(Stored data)
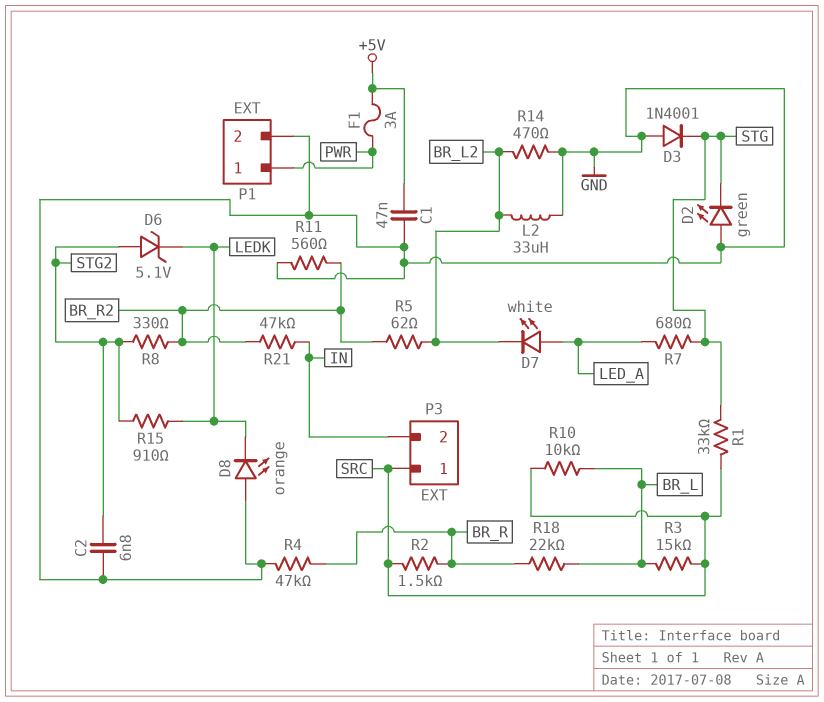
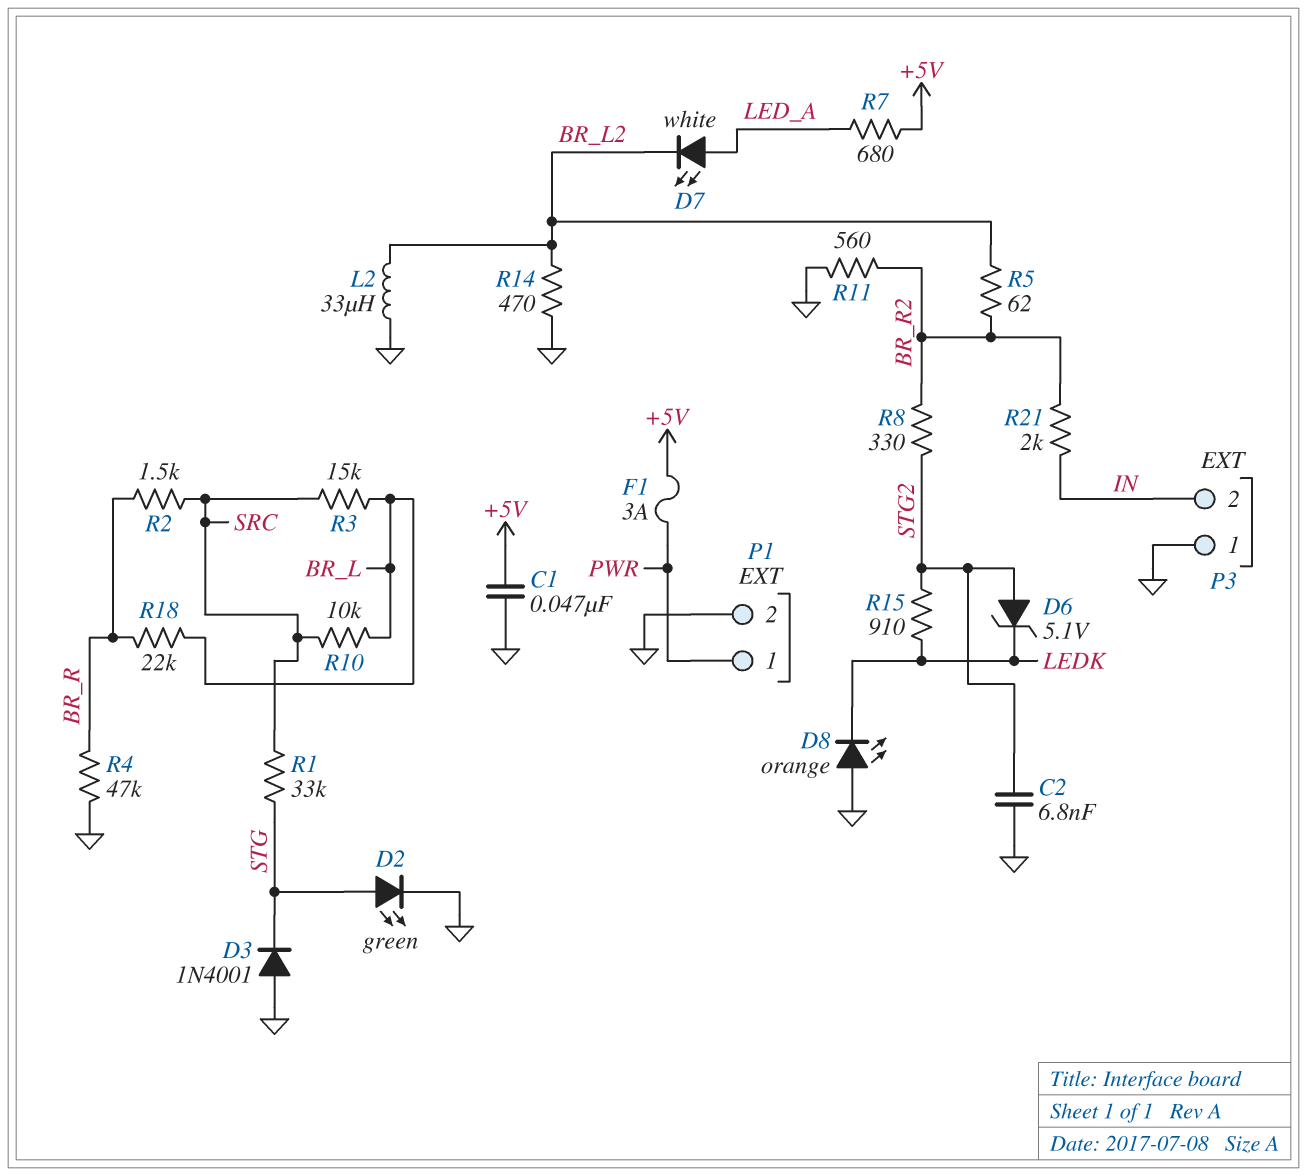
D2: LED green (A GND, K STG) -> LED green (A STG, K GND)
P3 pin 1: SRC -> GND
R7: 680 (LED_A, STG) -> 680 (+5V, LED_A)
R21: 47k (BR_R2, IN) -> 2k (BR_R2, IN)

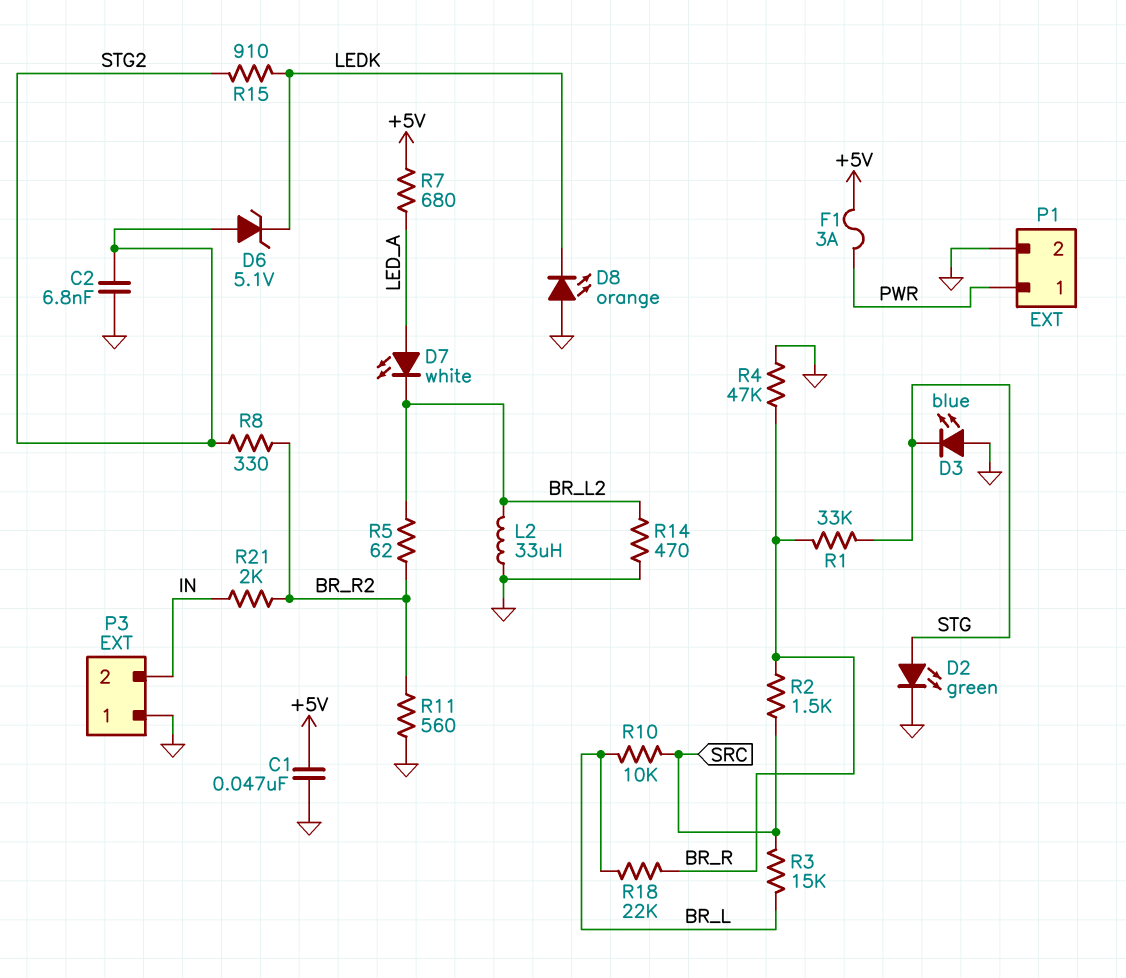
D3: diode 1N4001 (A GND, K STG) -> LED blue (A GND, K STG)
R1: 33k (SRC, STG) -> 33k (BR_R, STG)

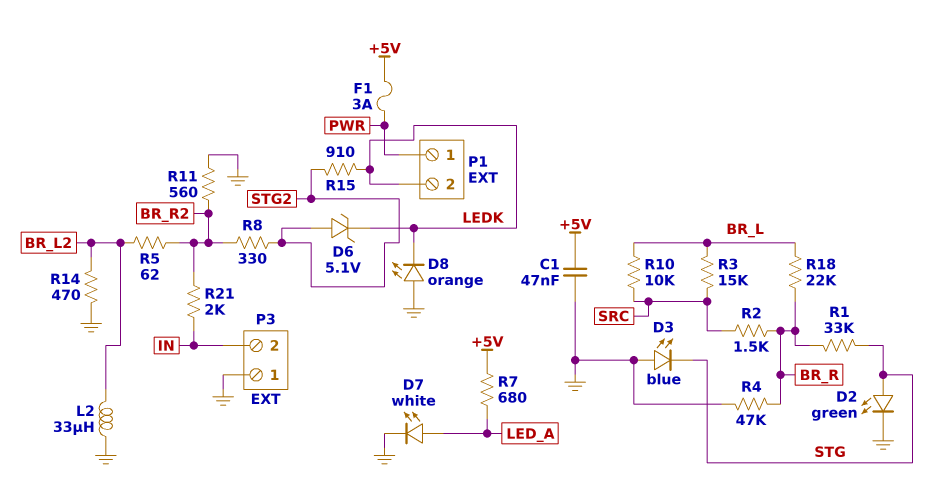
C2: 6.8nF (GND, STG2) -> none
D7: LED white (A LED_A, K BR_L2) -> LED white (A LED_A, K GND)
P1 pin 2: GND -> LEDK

--

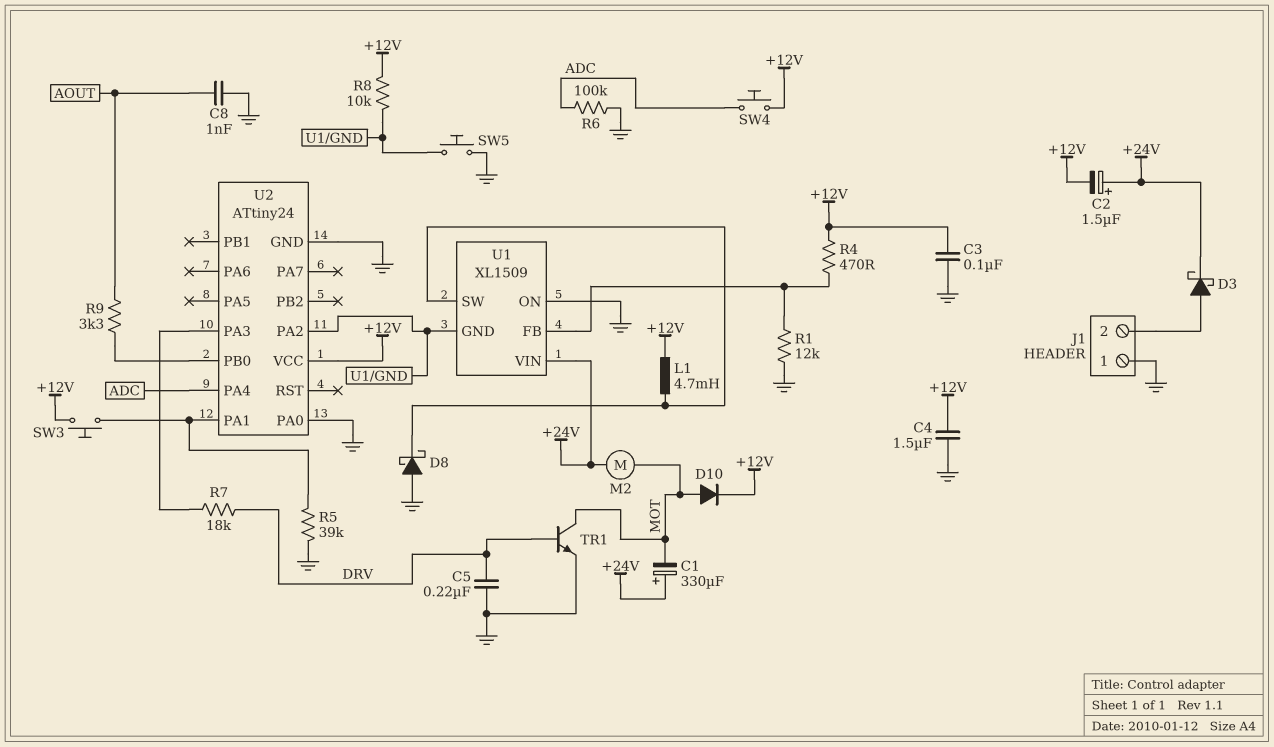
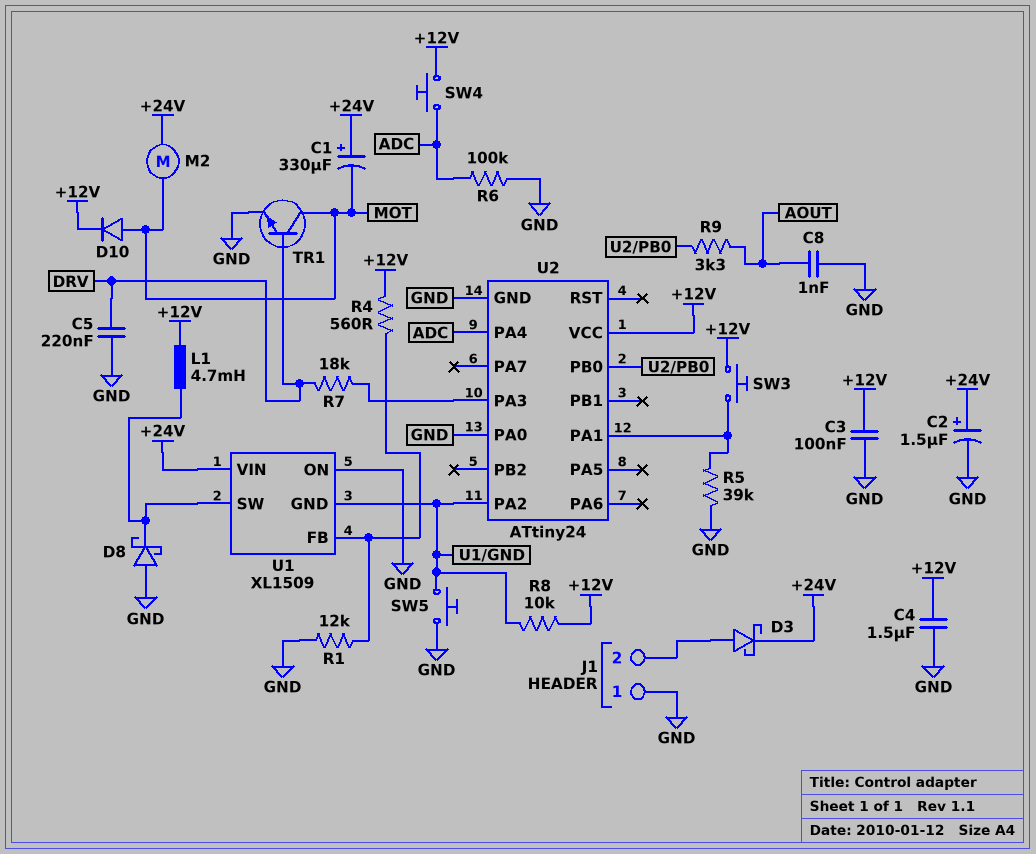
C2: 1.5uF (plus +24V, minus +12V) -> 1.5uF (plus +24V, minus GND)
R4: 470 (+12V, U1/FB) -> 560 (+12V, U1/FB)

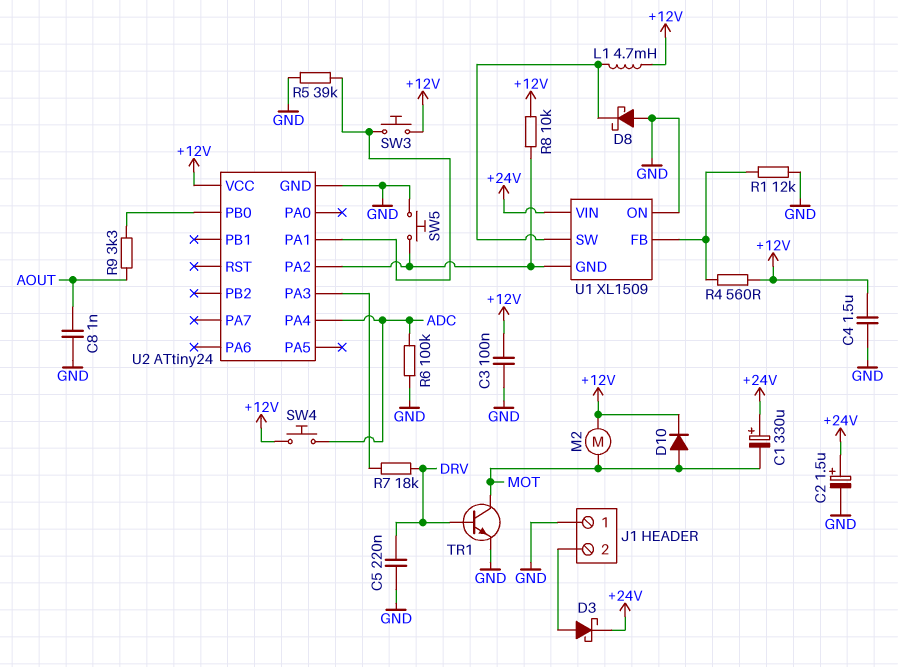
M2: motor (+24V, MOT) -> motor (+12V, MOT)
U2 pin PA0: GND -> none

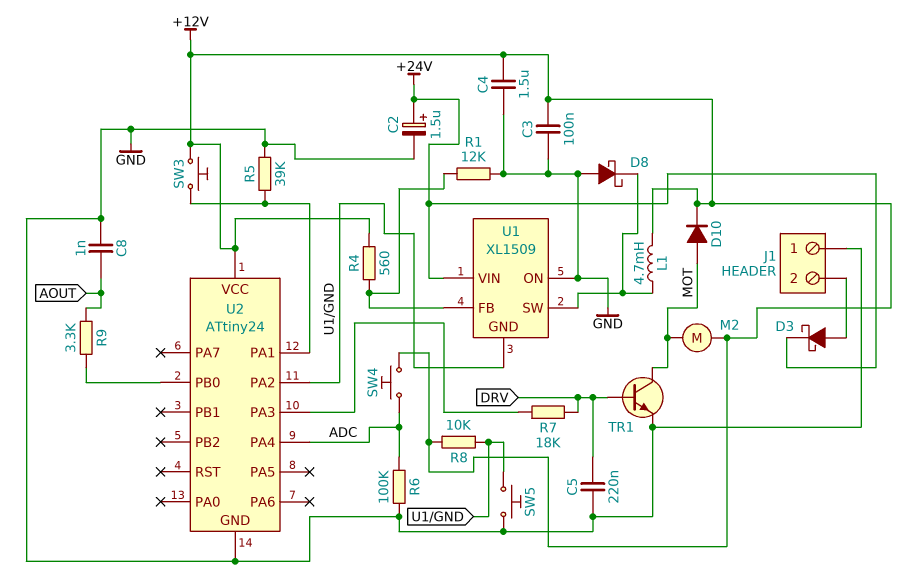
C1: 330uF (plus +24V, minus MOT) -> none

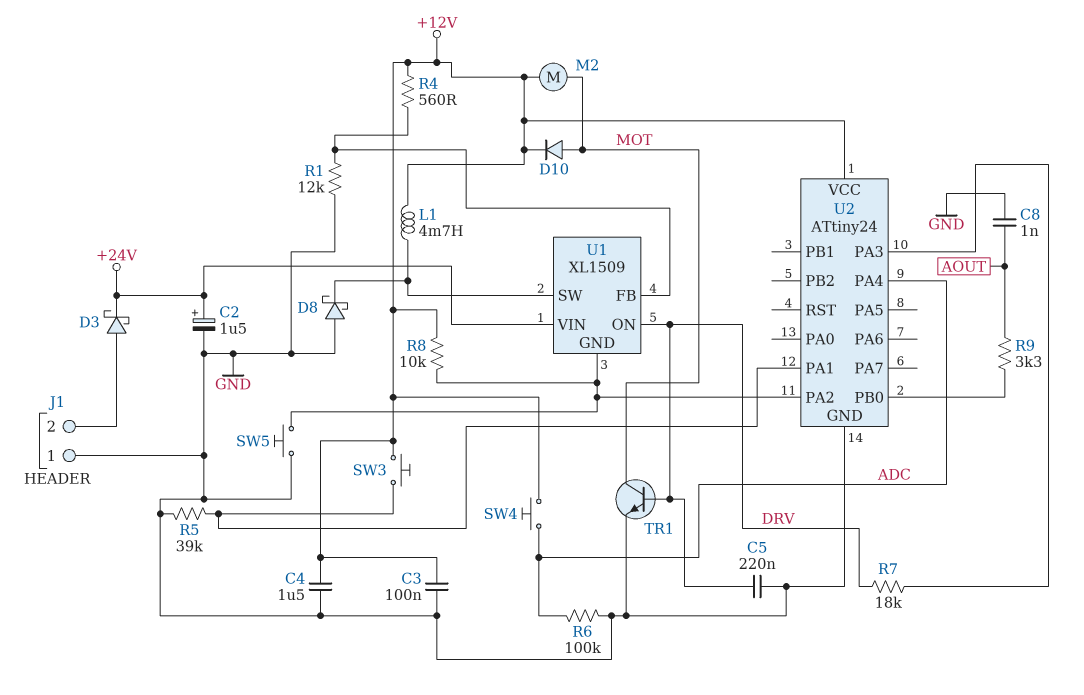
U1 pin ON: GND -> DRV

**TASK GOAL:**
Using the records above, print exactly the run of lines that starts with the line with "R4: 470 (+12V, U1/FB) -> 560 (+12V, U1/FB)" and goes on through the line with "U1 pin ON: GND -> DRV", pictures excluded.

**EXPECTED ANSWER:**
R4: 470 (+12V, U1/FB) -> 560 (+12V, U1/FB)

M2: motor (+24V, MOT) -> motor (+12V, MOT)
U2 pin PA0: GND -> none

C1: 330uF (plus +24V, minus MOT) -> none

U1 pin ON: GND -> DRV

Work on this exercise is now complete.